Before-and-after change records:
Start of Block
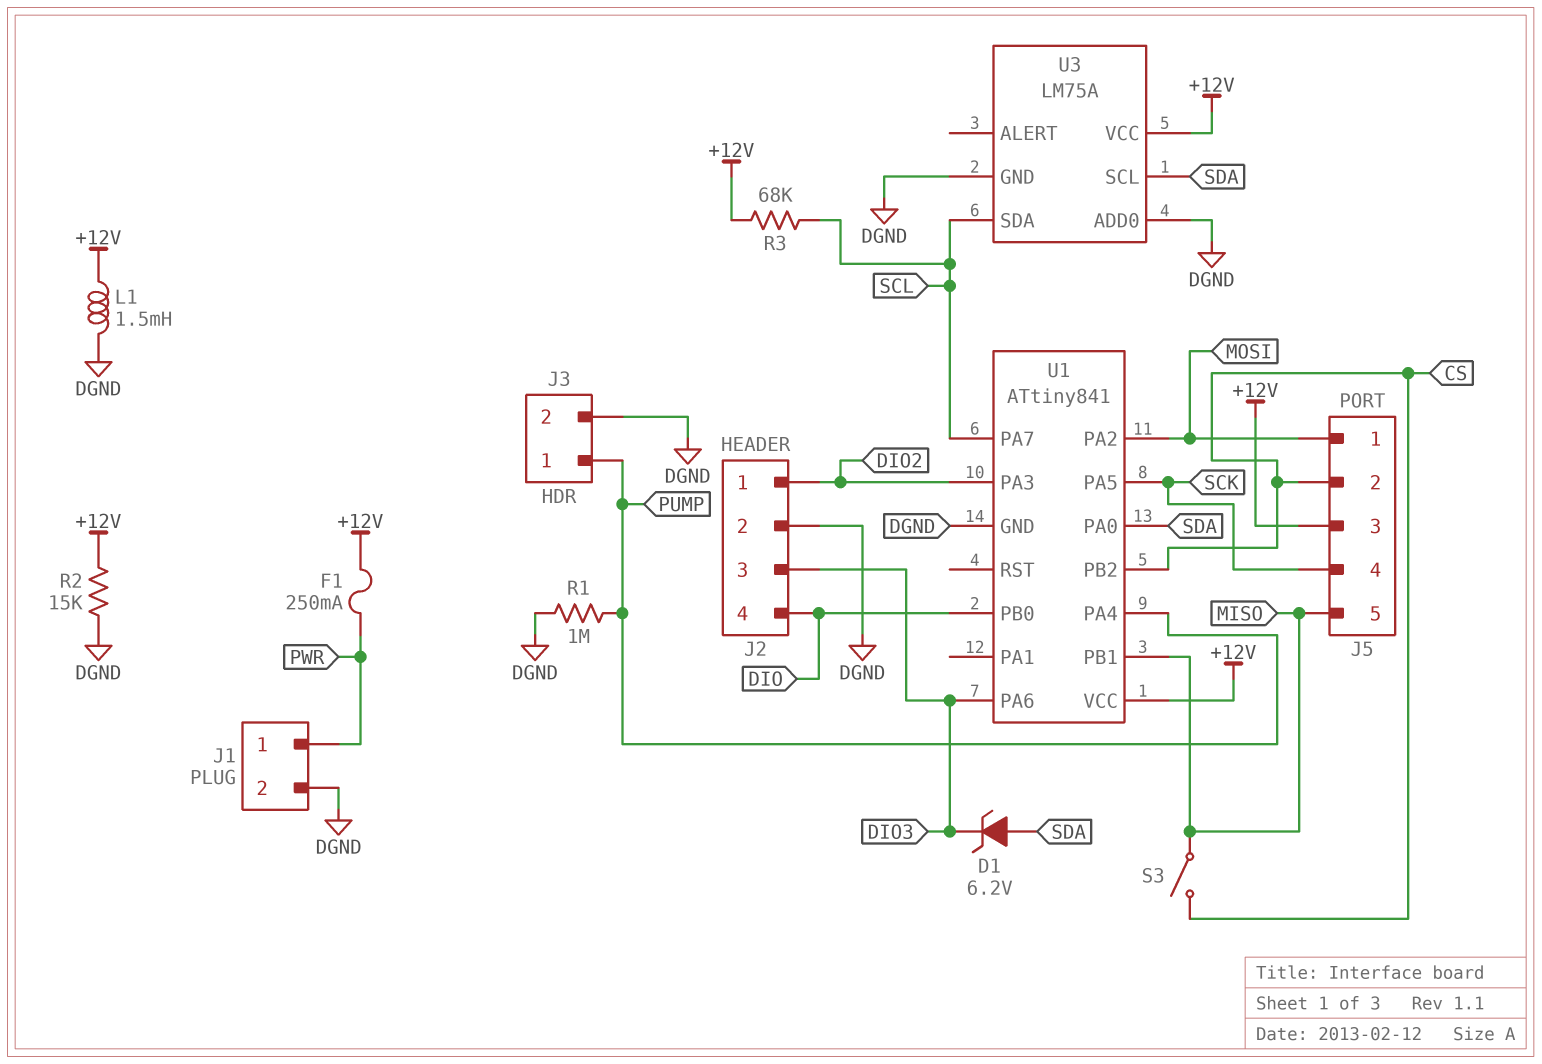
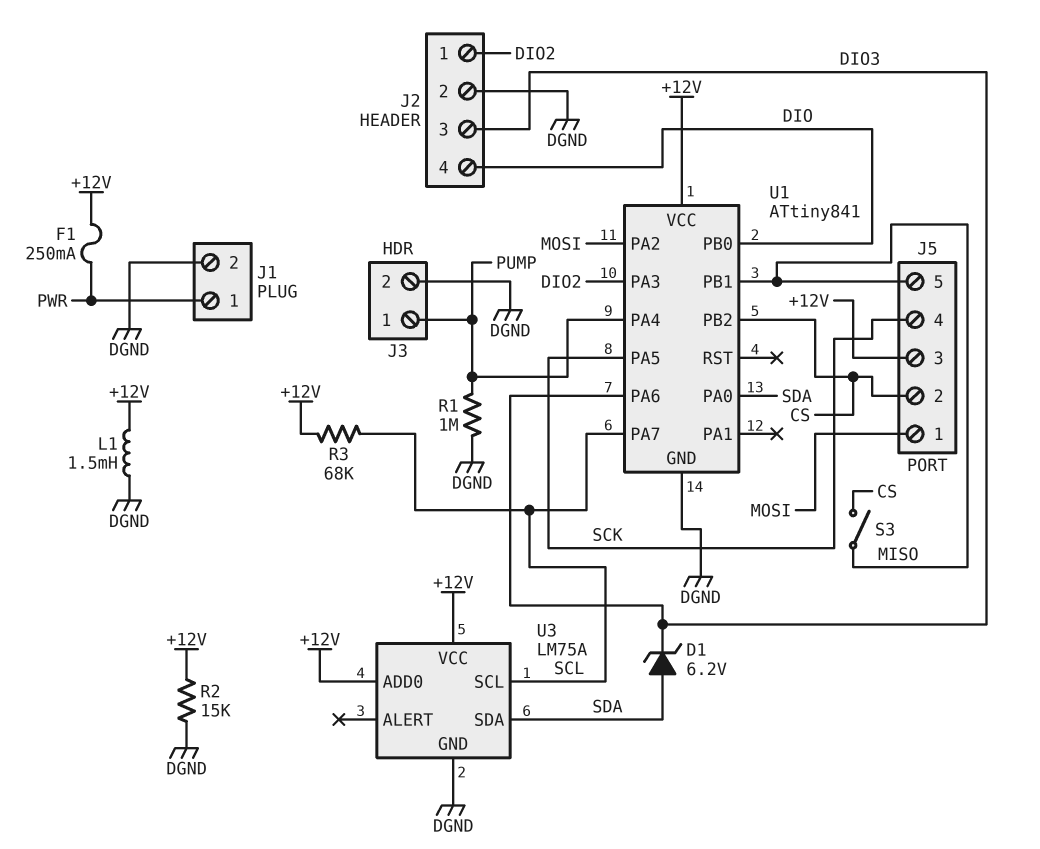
U3 pin ADD0: DGND -> +12V
U3 pin SCL: SDA -> SCL
U3 pin SDA: SCL -> SDA

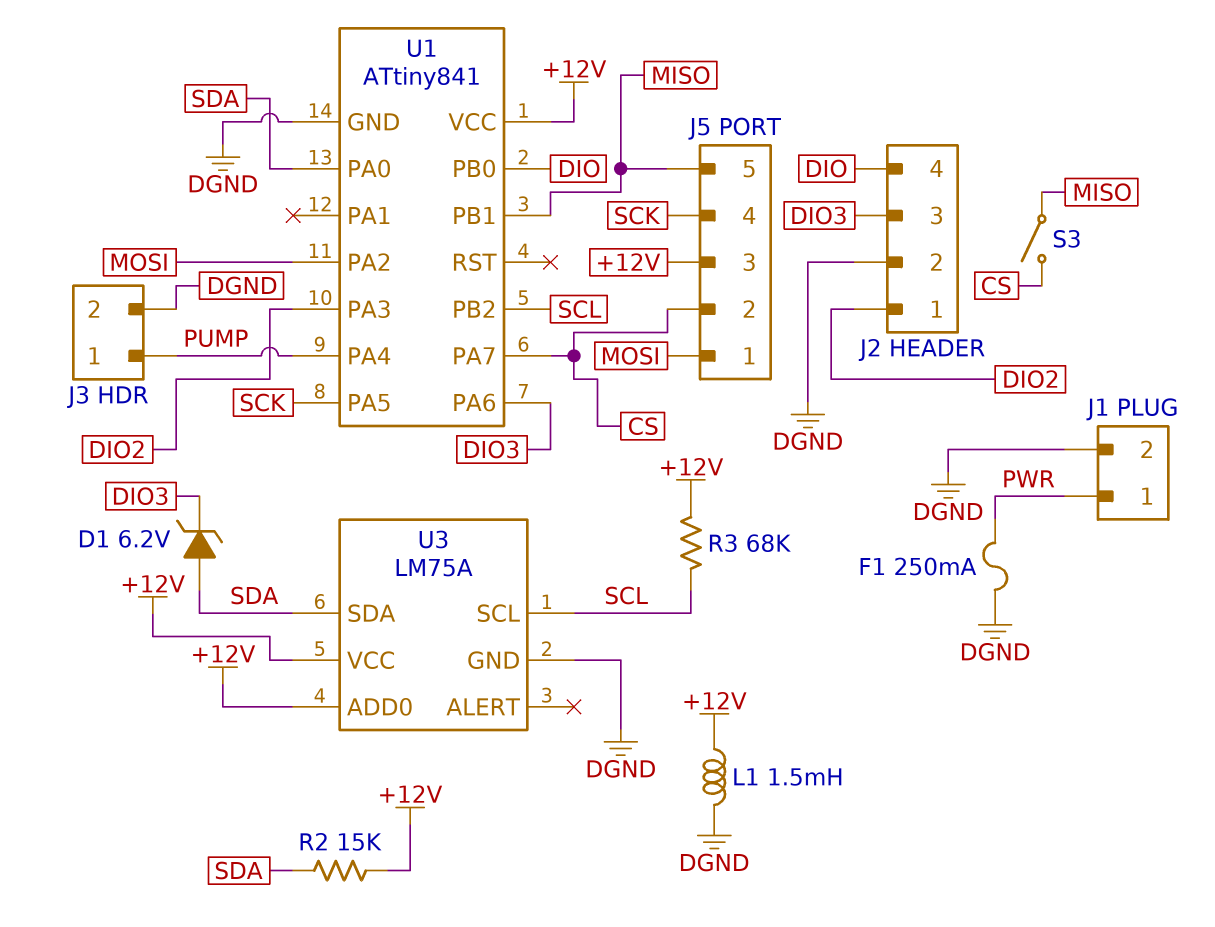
F1: 250mA (+12V, PWR) -> 250mA (DGND, PWR)
R1: 1M (DGND, PUMP) -> none
R2: 15k (+12V, DGND) -> 15k (+12V, SDA)
U1 pin PA7: SCL -> CS
U1 pin PB2: CS -> SCL

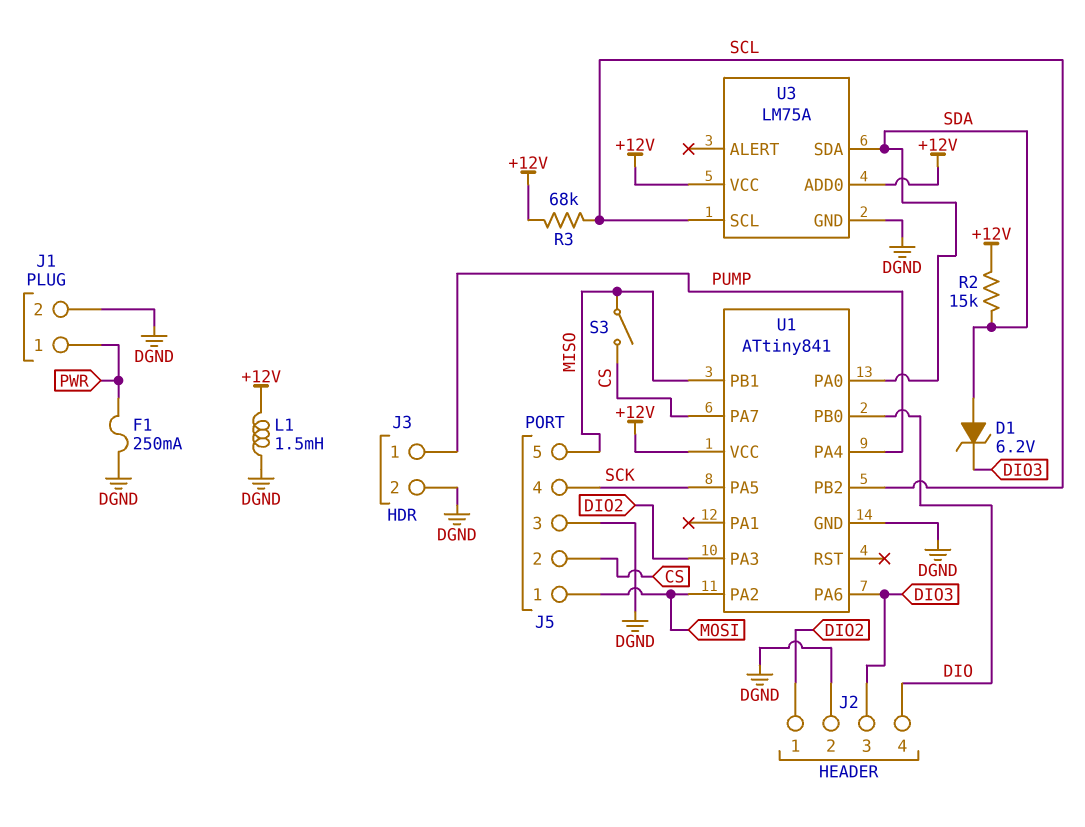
J5 pin 3: +12V -> DGND

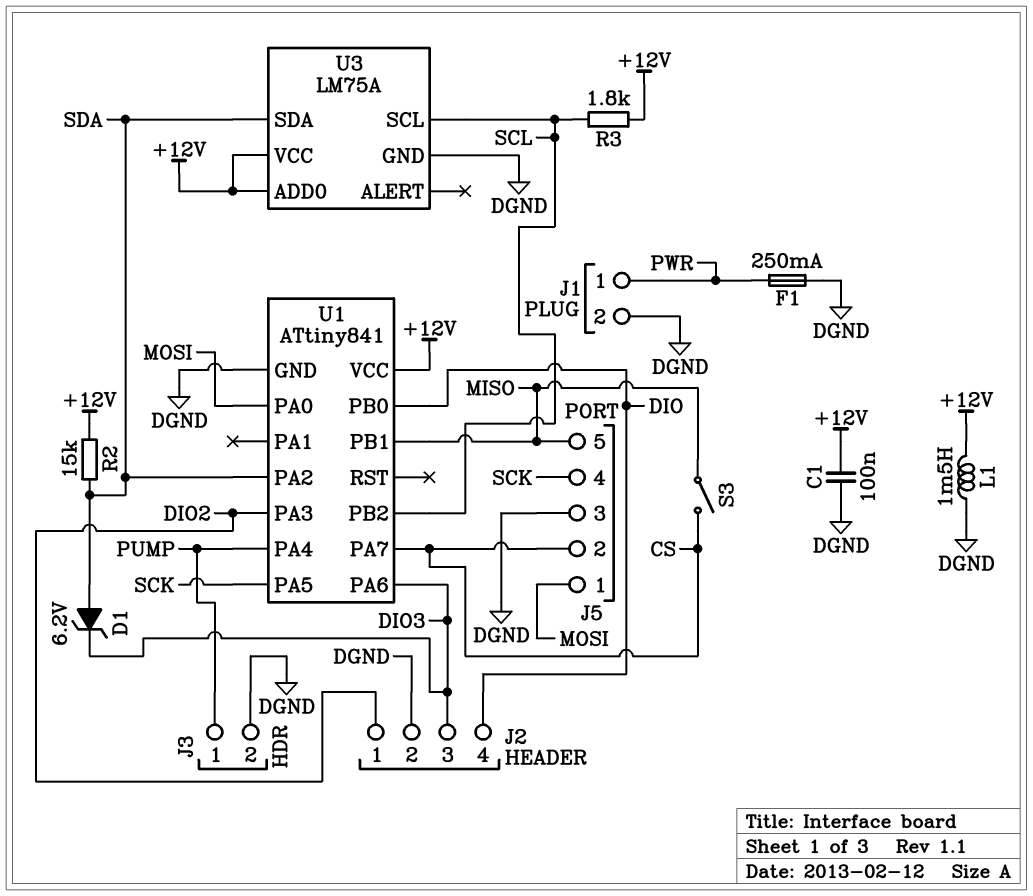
C1: none -> 100nF (+12V, DGND)
R3: 68k (+12V, SCL) -> 1.8k (+12V, SCL)
U1 pin PA0: SDA -> MOSI
U1 pin PA2: MOSI -> SDA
End of Block
(Task directions): Should a picture appear among the entries, skip it and copy the rest exactly.

(Your solution):
U3 pin ADD0: DGND -> +12V
U3 pin SCL: SDA -> SCL
U3 pin SDA: SCL -> SDA

F1: 250mA (+12V, PWR) -> 250mA (DGND, PWR)
R1: 1M (DGND, PUMP) -> none
R2: 15k (+12V, DGND) -> 15k (+12V, SDA)
U1 pin PA7: SCL -> CS
U1 pin PB2: CS -> SCL

J5 pin 3: +12V -> DGND

C1: none -> 100nF (+12V, DGND)
R3: 68k (+12V, SCL) -> 1.8k (+12V, SCL)
U1 pin PA0: SDA -> MOSI
U1 pin PA2: MOSI -> SDA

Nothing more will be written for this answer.